→ **Exercise directions**:
Omit the images. Restate all of the records word for word.

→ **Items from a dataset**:
++++

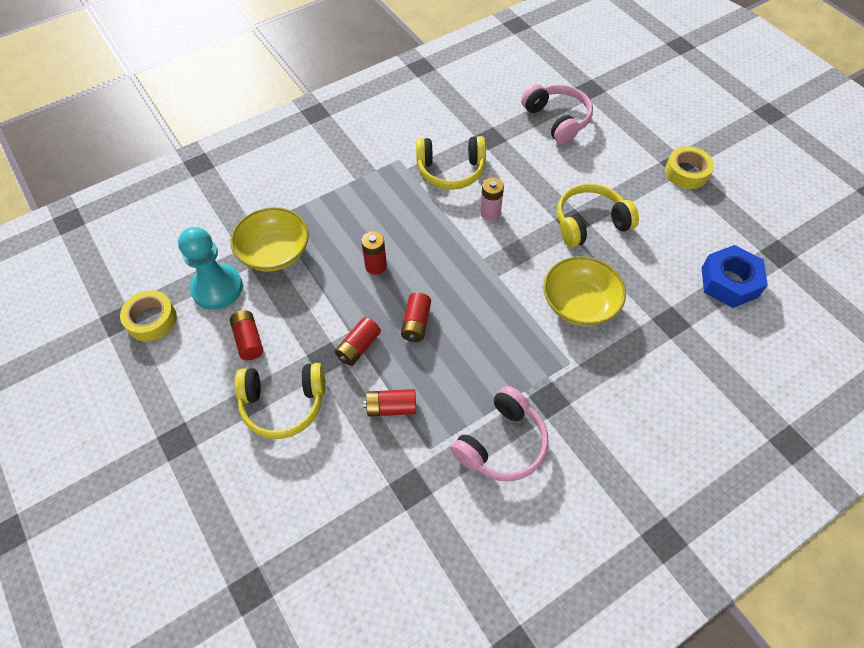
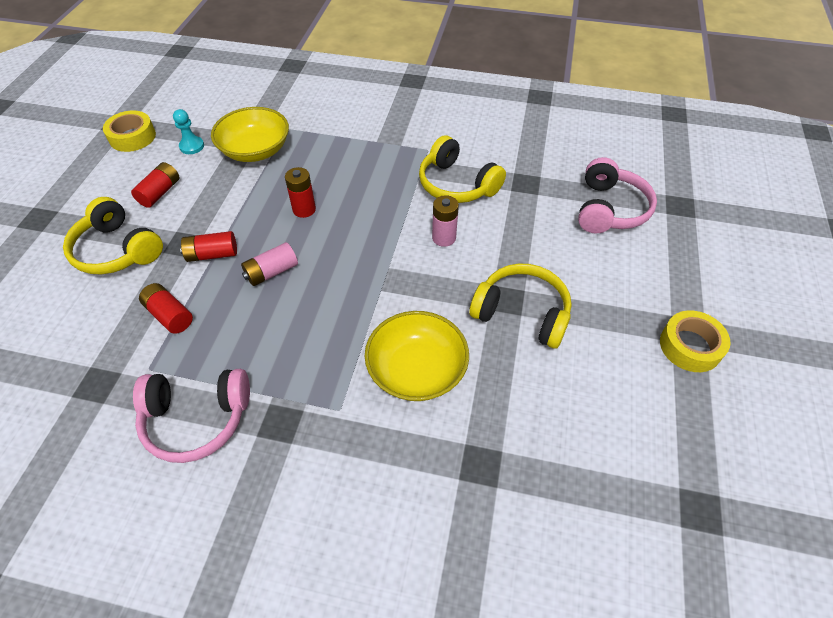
camera: 45 degrees right, 5 degrees down
(217, 288) = (192, 146): turquoise pawn -> turquoise pawn, size x0.50
(416, 323) = (271, 272): red battery -> pink battery
(729, 282) = (597, 486): blue nut -> none

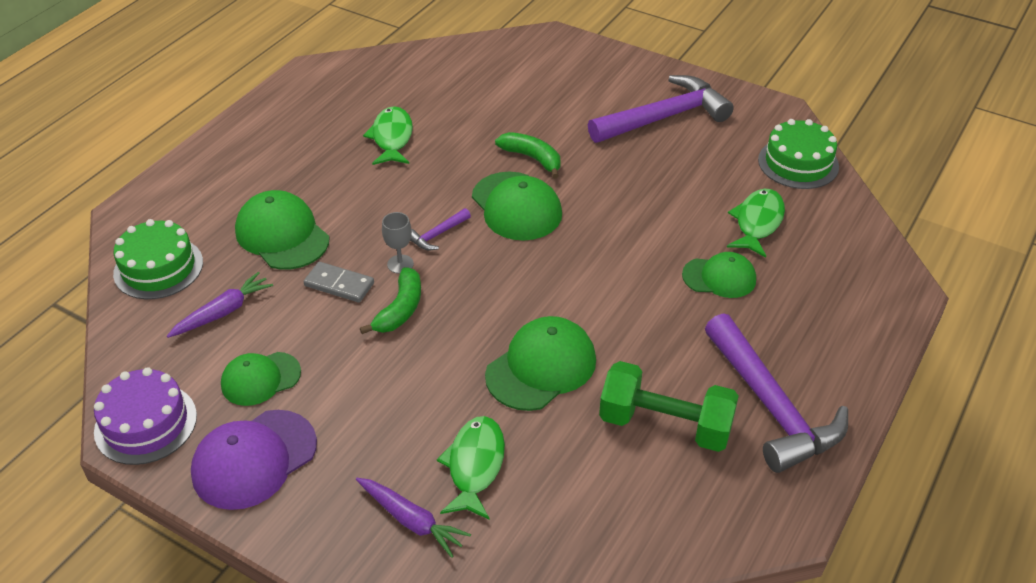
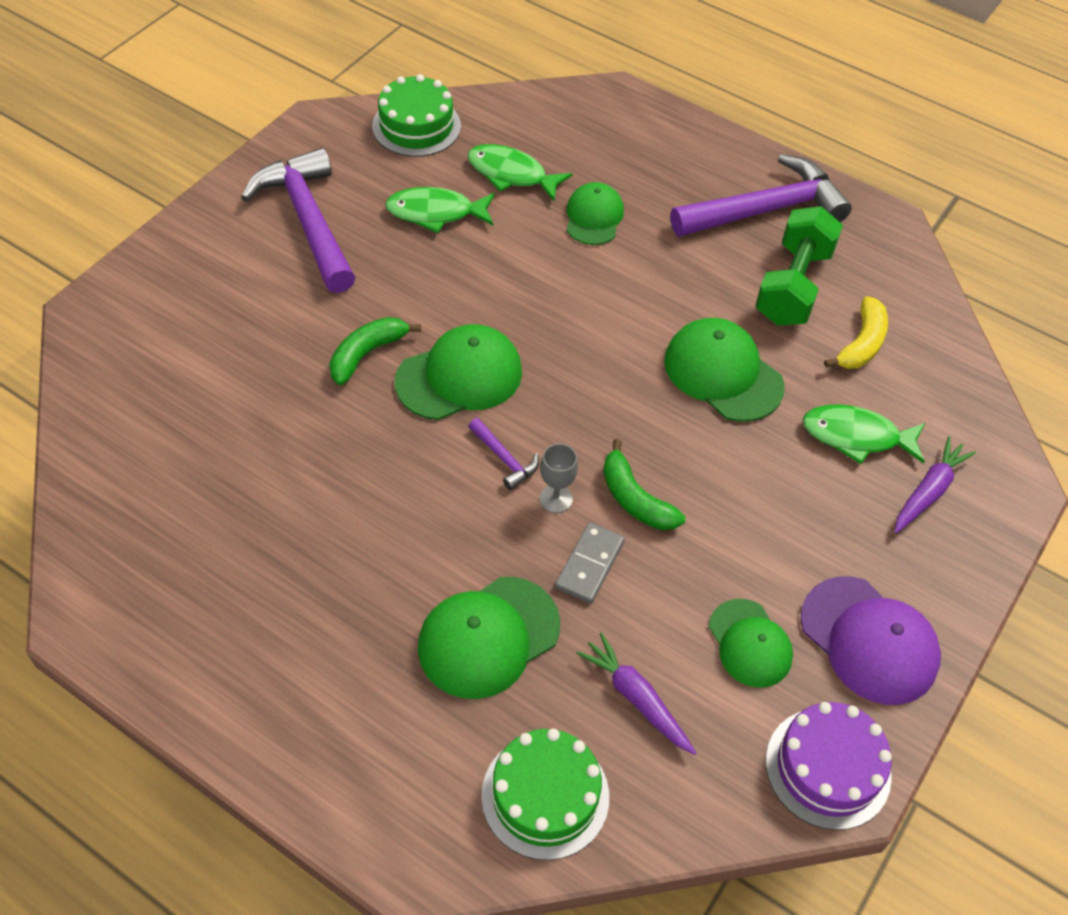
camera: 90 degrees left, 10 degrees up
(392, 138) = (291, 507): green fish -> green fish (435, 213)
(400, 309) = (635, 499): green banana -> green banana turned 150 degrees counterclockwise
(596, 479) = (861, 343): none -> yellow banana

++++

→ **Answer space**:
camera: 45 degrees right, 5 degrees down
(217, 288) = (192, 146): turquoise pawn -> turquoise pawn, size x0.50
(416, 323) = (271, 272): red battery -> pink battery
(729, 282) = (597, 486): blue nut -> none

camera: 90 degrees left, 10 degrees up
(392, 138) = (291, 507): green fish -> green fish (435, 213)
(400, 309) = (635, 499): green banana -> green banana turned 150 degrees counterclockwise
(596, 479) = (861, 343): none -> yellow banana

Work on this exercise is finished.